[Records shown — start]

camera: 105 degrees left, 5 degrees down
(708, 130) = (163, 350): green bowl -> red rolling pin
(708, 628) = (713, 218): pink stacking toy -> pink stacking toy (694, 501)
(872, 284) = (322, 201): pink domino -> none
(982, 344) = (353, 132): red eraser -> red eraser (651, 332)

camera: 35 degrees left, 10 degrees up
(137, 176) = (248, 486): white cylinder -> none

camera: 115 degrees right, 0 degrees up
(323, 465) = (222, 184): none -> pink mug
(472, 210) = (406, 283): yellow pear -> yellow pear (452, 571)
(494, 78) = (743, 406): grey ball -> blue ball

[Records shown — finish]

Every entry, written out exactly, is what the response should contain.

camera: 105 degrees left, 5 degrees down
(708, 130) = (163, 350): green bowl -> red rolling pin
(708, 628) = (713, 218): pink stacking toy -> pink stacking toy (694, 501)
(872, 284) = (322, 201): pink domino -> none
(982, 344) = (353, 132): red eraser -> red eraser (651, 332)

camera: 35 degrees left, 10 degrees up
(137, 176) = (248, 486): white cylinder -> none

camera: 115 degrees right, 0 degrees up
(323, 465) = (222, 184): none -> pink mug
(472, 210) = (406, 283): yellow pear -> yellow pear (452, 571)
(494, 78) = (743, 406): grey ball -> blue ball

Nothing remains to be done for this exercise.